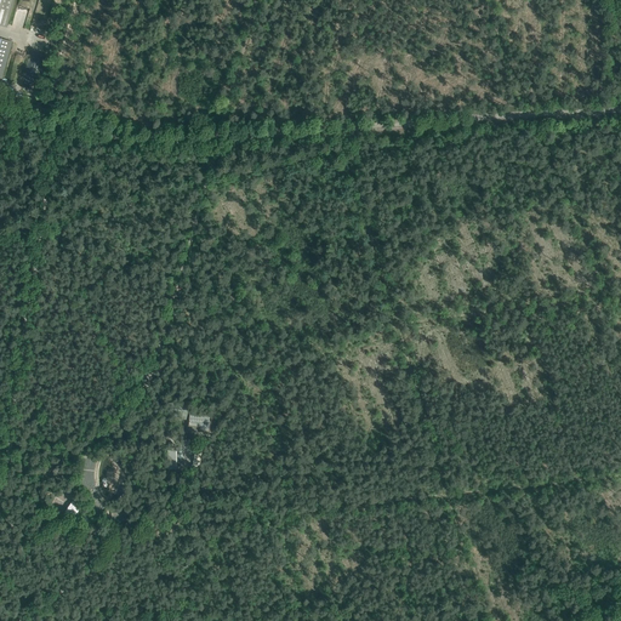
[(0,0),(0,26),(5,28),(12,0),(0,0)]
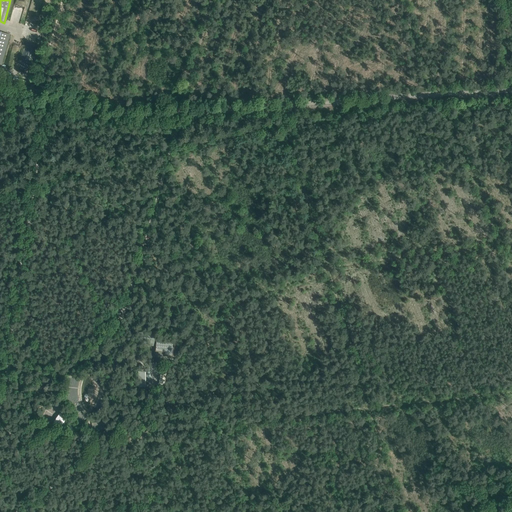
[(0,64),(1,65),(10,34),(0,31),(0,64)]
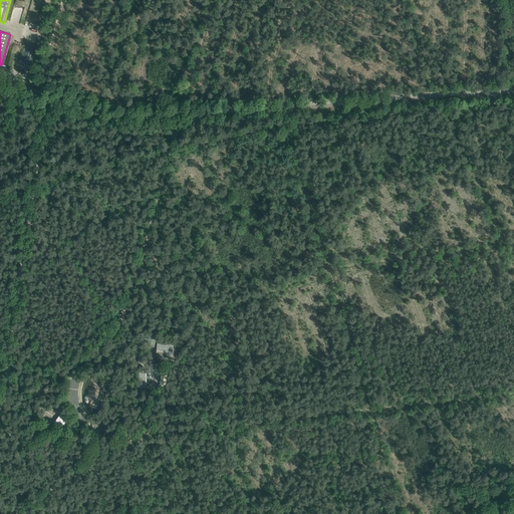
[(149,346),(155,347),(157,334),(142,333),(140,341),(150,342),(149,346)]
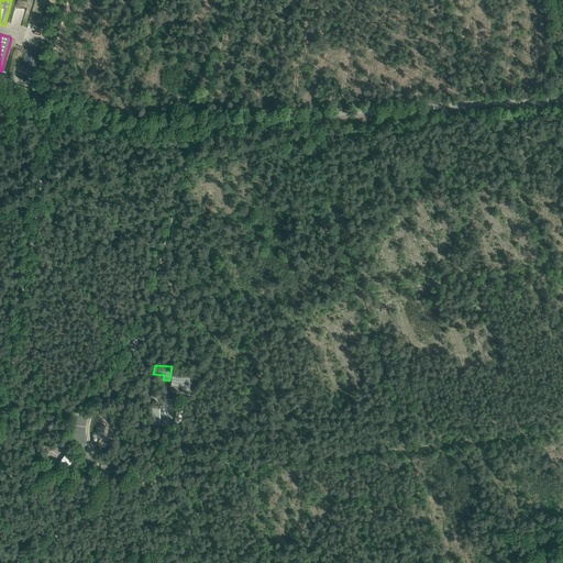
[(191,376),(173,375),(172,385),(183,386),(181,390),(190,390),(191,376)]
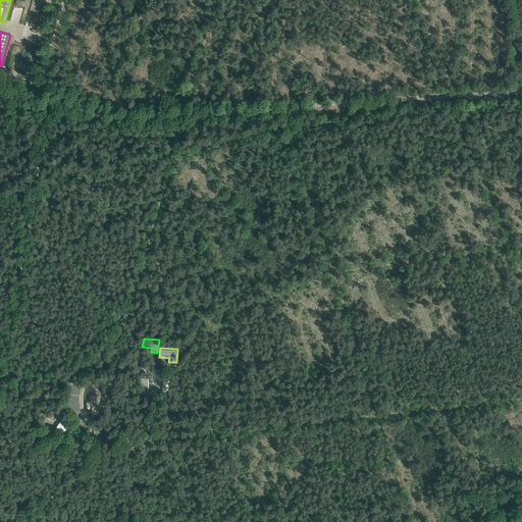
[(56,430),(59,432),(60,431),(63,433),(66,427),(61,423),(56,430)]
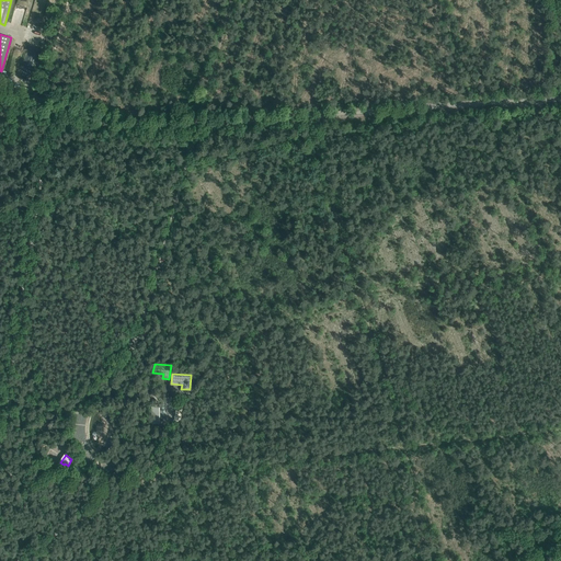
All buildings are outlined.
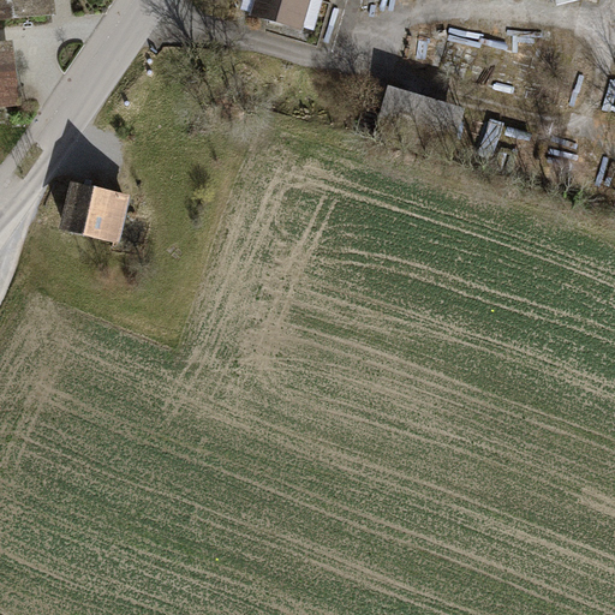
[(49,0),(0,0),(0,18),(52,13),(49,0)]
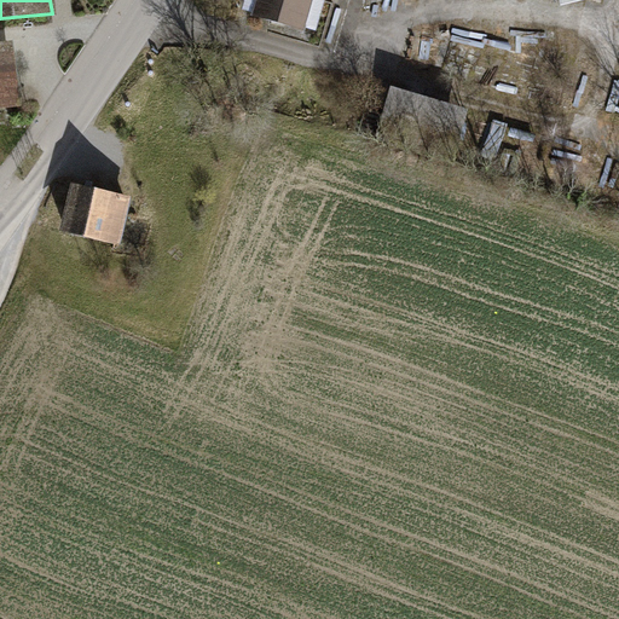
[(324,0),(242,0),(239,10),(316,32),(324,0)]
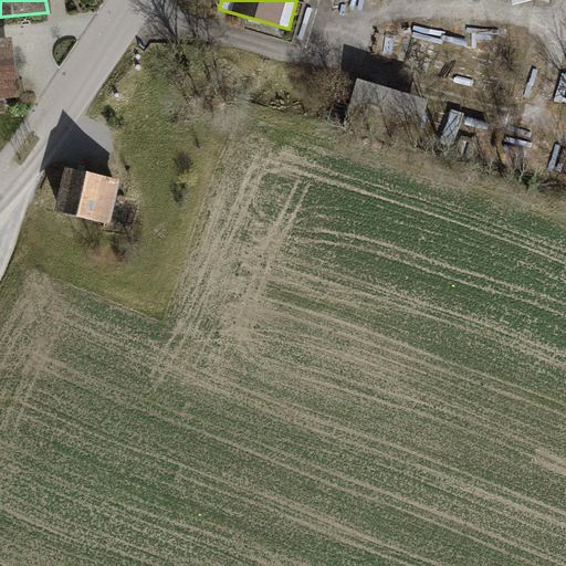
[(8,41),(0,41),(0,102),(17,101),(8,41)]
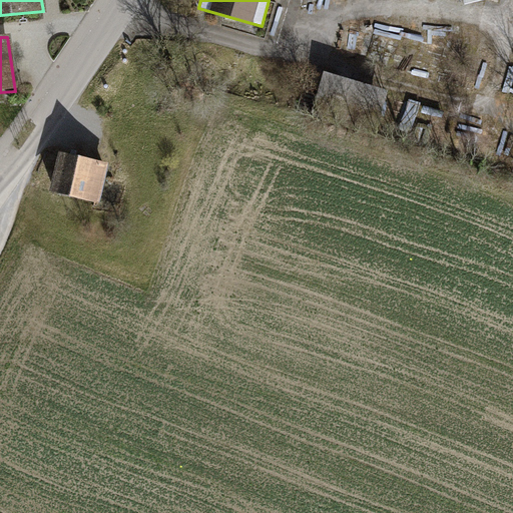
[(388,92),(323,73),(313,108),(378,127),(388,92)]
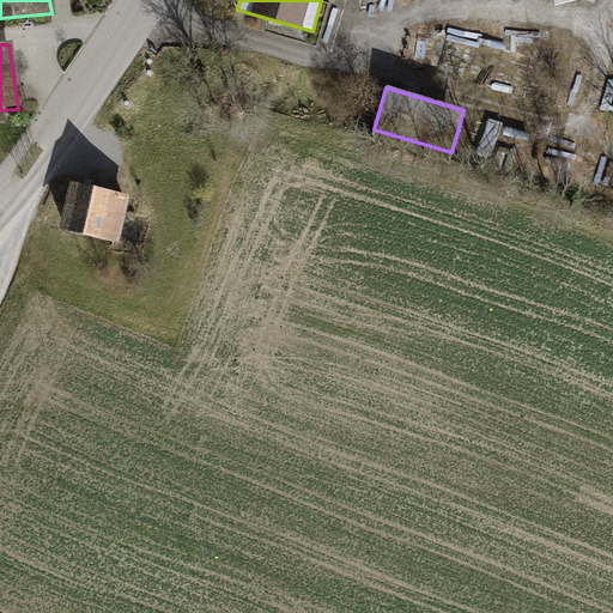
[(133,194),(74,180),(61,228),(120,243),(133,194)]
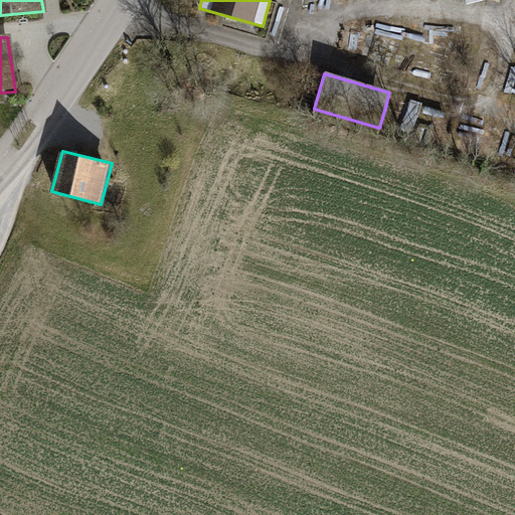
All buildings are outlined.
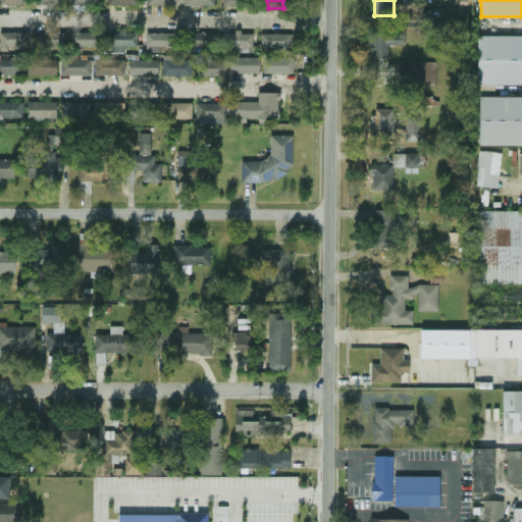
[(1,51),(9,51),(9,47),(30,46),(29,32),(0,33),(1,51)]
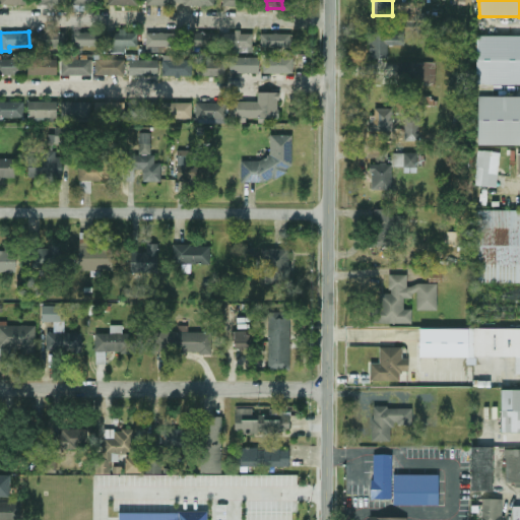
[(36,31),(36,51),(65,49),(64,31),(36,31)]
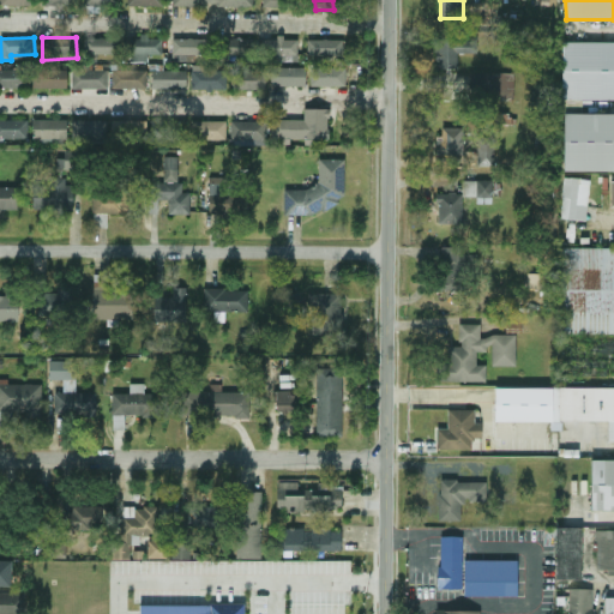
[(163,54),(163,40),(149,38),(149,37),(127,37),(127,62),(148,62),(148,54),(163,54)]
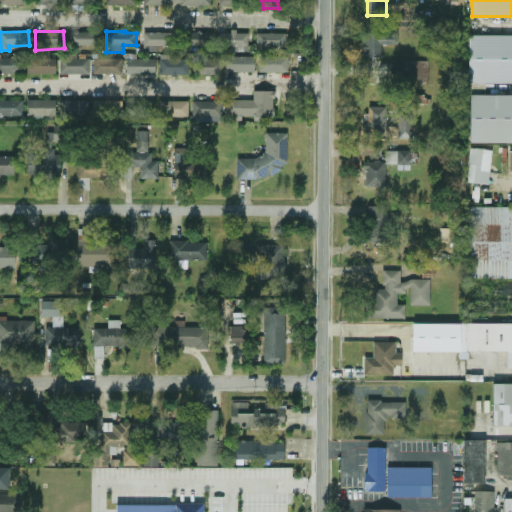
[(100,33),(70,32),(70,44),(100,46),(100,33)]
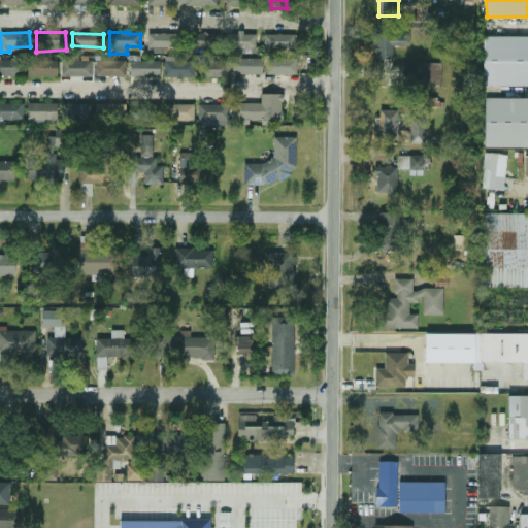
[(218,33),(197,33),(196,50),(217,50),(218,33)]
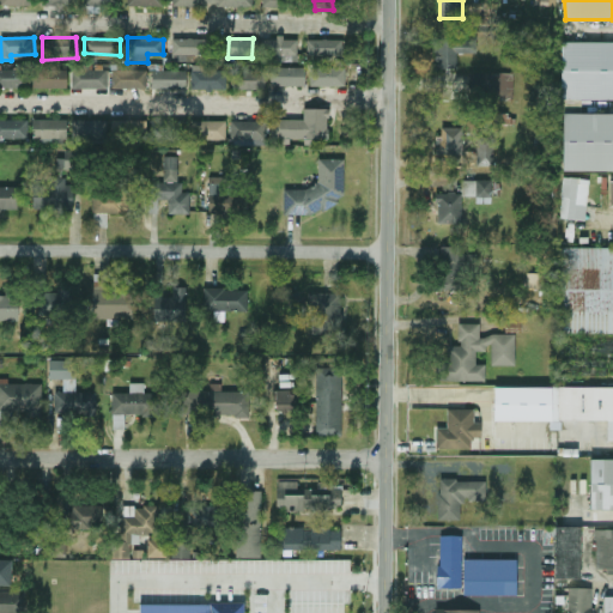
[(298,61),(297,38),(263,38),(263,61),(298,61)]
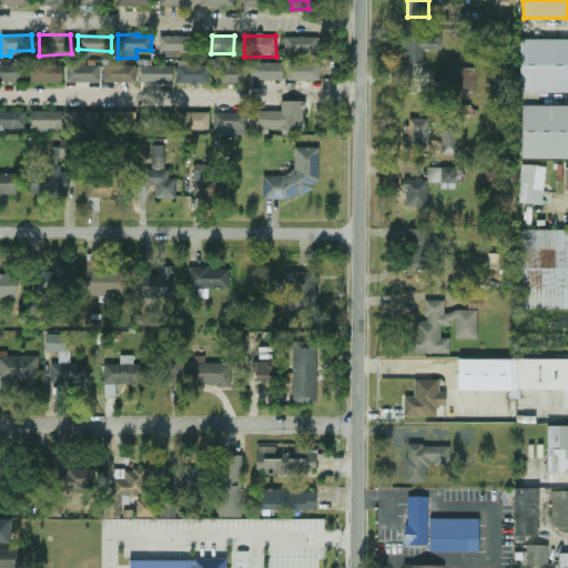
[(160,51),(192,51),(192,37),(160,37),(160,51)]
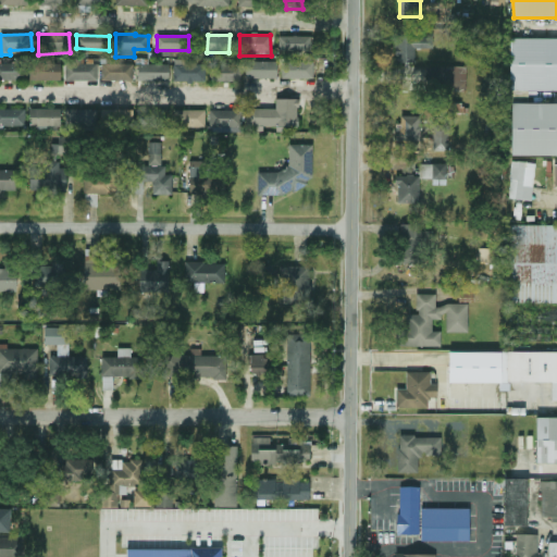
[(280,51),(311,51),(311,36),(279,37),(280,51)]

● ● ● ● ● ● ●

*What the exercise asks*
Transcribe the span of lines that runs from the line with "[(36,31),(36,51),(65,49),(64,31),(36,31)]" to the end of the data, both ends included, exactly, with nothing else and no pictures.

*Exercise solution*
[(36,31),(36,51),(65,49),(64,31),(36,31)]
[(163,54),(163,40),(149,38),(149,37),(127,37),(127,62),(148,62),(148,54),(163,54)]
[(100,33),(70,32),(70,44),(100,46),(100,33)]
[(218,33),(197,33),(196,50),(217,50),(218,33)]
[(298,61),(297,38),(263,38),(263,61),(298,61)]
[(160,51),(192,51),(192,37),(160,37),(160,51)]
[(280,51),(311,51),(311,36),(279,37),(280,51)]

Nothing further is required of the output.